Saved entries
◇ ◇ ◇ ◇ ◇ ◇ ◇
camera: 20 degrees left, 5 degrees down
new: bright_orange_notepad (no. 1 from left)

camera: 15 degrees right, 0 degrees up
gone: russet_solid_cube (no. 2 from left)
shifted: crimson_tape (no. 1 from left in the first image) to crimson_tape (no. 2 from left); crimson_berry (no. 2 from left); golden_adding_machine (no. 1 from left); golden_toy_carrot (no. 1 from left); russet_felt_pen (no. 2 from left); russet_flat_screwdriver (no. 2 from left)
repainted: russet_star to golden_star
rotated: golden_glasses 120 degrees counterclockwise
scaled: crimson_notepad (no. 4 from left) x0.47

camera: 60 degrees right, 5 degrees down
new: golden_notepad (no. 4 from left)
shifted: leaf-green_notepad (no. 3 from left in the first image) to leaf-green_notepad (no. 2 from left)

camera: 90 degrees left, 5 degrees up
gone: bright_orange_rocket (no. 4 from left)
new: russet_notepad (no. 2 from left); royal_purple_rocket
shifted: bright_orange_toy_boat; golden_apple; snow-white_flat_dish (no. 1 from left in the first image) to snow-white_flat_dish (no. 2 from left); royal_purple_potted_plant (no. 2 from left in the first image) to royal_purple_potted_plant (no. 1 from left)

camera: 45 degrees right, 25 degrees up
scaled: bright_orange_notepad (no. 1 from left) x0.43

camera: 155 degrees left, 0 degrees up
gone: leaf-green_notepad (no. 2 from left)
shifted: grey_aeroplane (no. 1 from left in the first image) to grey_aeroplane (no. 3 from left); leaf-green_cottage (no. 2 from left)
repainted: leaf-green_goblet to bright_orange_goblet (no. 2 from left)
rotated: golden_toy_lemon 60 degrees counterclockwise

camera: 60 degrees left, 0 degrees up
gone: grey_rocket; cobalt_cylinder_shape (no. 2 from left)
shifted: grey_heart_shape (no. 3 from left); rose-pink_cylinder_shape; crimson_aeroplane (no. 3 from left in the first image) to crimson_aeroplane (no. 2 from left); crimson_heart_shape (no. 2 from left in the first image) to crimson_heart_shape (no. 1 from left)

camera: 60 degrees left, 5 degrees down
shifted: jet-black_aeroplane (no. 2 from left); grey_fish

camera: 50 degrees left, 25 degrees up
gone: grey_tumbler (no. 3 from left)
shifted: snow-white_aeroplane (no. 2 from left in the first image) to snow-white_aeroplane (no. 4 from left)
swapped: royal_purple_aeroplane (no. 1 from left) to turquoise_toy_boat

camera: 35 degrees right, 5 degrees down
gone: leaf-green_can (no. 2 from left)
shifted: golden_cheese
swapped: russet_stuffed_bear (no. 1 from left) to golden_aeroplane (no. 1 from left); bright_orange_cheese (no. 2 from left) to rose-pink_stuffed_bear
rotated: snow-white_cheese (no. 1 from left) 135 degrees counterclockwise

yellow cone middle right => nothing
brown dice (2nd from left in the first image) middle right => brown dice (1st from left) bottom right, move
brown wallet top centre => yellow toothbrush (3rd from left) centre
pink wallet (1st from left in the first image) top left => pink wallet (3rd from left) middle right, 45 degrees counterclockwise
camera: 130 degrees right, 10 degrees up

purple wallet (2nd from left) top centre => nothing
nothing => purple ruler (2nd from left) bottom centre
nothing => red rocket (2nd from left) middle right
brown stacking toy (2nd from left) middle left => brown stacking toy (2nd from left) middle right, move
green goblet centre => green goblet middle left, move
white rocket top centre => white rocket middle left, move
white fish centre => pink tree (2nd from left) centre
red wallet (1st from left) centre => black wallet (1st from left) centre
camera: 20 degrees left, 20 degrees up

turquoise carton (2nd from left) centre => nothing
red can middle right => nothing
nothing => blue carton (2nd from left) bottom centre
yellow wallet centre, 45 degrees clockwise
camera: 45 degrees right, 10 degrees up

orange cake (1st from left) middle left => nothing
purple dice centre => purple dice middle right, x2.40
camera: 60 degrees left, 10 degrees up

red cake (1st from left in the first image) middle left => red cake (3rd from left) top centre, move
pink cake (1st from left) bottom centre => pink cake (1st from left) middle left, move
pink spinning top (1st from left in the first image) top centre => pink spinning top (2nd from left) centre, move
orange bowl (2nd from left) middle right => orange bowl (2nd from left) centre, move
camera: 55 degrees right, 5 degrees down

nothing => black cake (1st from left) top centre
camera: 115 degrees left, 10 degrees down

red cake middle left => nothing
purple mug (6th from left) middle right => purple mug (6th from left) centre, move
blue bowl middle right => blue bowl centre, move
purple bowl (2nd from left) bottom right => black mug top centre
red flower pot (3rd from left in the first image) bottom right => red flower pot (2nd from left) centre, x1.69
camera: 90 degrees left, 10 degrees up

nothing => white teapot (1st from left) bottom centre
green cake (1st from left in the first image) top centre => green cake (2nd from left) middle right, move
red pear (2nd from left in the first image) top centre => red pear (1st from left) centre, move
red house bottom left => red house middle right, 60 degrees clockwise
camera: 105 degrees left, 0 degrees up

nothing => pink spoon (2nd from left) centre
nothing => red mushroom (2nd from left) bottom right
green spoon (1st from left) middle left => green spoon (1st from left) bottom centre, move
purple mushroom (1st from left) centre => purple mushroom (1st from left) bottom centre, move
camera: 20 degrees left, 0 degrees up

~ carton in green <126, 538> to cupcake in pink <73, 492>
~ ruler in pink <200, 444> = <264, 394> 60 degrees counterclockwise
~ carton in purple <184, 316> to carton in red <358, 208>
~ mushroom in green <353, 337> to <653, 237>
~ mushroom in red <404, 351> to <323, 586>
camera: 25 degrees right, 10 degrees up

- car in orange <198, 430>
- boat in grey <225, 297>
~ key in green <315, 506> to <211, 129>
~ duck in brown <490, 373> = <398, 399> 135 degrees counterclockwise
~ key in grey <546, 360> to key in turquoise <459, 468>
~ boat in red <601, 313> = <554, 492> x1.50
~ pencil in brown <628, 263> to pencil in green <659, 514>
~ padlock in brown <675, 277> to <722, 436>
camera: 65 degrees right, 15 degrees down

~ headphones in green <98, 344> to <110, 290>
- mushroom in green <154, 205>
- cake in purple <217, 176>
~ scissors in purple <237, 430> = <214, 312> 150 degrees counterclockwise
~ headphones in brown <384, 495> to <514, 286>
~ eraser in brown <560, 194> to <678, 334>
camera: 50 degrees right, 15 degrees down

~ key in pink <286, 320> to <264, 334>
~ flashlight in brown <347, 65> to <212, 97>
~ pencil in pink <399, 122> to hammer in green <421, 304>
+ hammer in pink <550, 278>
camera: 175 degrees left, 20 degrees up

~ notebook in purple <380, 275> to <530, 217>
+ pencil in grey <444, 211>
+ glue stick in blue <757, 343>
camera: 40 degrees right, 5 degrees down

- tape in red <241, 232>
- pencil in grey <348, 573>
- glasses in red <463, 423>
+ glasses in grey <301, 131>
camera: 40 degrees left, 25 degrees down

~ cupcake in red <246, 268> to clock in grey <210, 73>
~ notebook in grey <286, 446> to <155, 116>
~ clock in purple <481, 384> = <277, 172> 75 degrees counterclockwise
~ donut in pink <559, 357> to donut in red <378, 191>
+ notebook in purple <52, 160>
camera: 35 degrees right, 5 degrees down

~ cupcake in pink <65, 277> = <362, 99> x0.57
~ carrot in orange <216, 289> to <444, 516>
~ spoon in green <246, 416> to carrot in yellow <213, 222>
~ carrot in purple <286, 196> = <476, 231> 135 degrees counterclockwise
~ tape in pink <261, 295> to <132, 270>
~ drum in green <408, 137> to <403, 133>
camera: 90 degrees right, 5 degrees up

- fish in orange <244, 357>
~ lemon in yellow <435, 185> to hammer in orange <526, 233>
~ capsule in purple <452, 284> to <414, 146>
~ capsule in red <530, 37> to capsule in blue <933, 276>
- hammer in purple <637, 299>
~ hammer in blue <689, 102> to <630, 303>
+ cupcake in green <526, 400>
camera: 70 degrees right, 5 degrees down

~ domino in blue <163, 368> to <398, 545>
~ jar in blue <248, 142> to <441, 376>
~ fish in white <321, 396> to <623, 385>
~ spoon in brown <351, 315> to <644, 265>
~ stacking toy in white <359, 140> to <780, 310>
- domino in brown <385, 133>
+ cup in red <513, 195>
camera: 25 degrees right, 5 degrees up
◇ ◇ ◇ ◇ ◇ ◇ ◇
* Problem details
Show me every line of the entries above that holds "carton".

* Answer
turquoise carton (2nd from left) centre => nothing
nothing => blue carton (2nd from left) bottom centre
~ carton in green <126, 538> to cupcake in pink <73, 492>
~ carton in purple <184, 316> to carton in red <358, 208>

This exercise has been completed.